Exact reproduction of the data is required, with images excluded.

(Revision comparison data)
==========

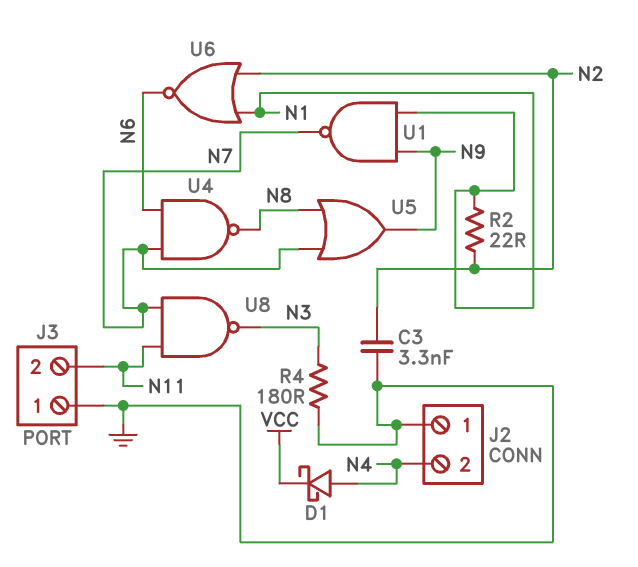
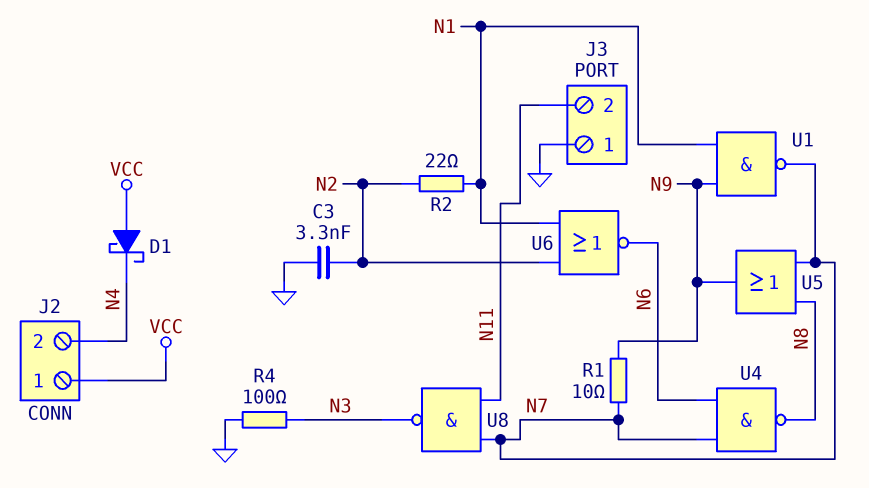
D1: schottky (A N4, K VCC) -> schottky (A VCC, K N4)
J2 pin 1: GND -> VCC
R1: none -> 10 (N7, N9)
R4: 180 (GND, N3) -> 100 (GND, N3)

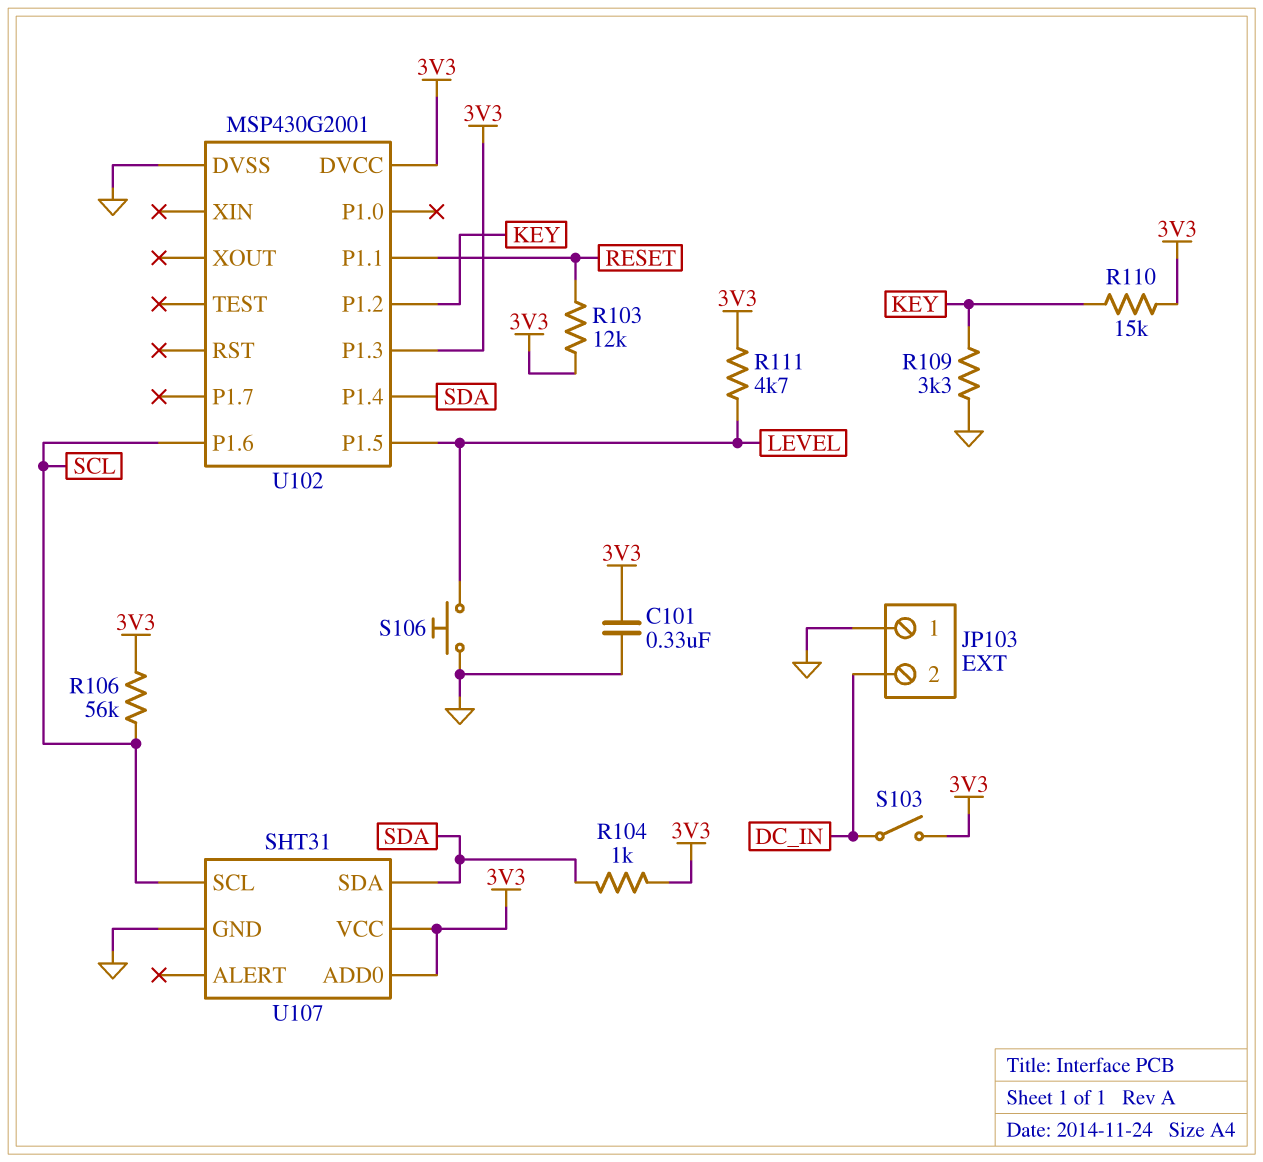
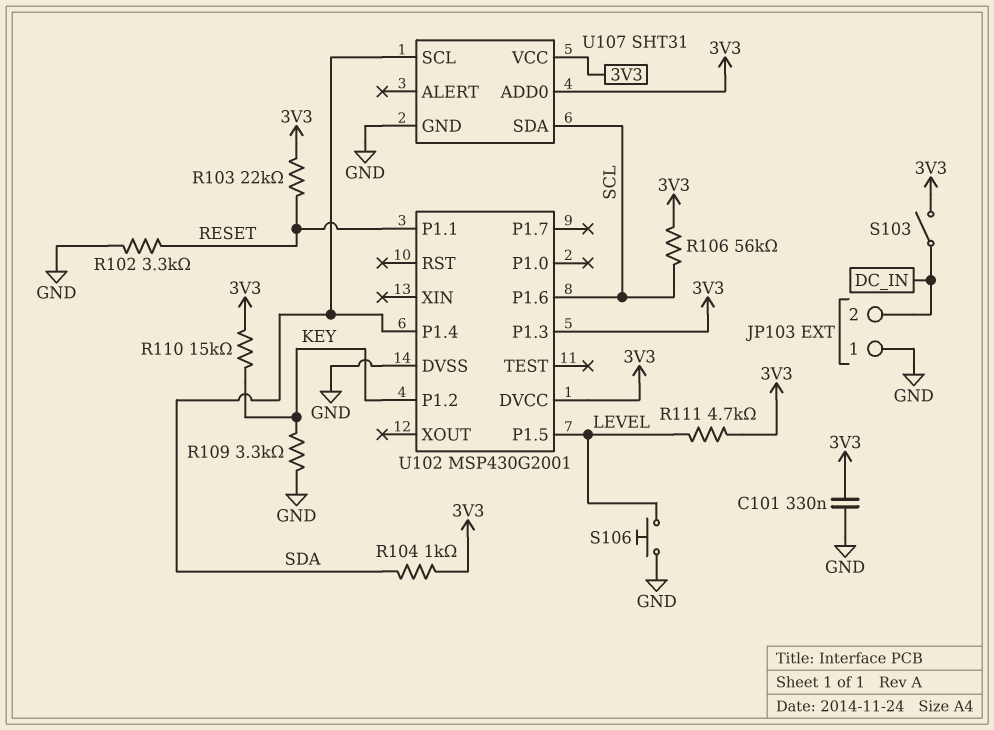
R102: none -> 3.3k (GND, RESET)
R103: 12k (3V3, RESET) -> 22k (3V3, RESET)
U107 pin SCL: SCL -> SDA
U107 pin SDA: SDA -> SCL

==========

■ YOUR RESPONSE ■
D1: schottky (A N4, K VCC) -> schottky (A VCC, K N4)
J2 pin 1: GND -> VCC
R1: none -> 10 (N7, N9)
R4: 180 (GND, N3) -> 100 (GND, N3)

R102: none -> 3.3k (GND, RESET)
R103: 12k (3V3, RESET) -> 22k (3V3, RESET)
U107 pin SCL: SCL -> SDA
U107 pin SDA: SDA -> SCL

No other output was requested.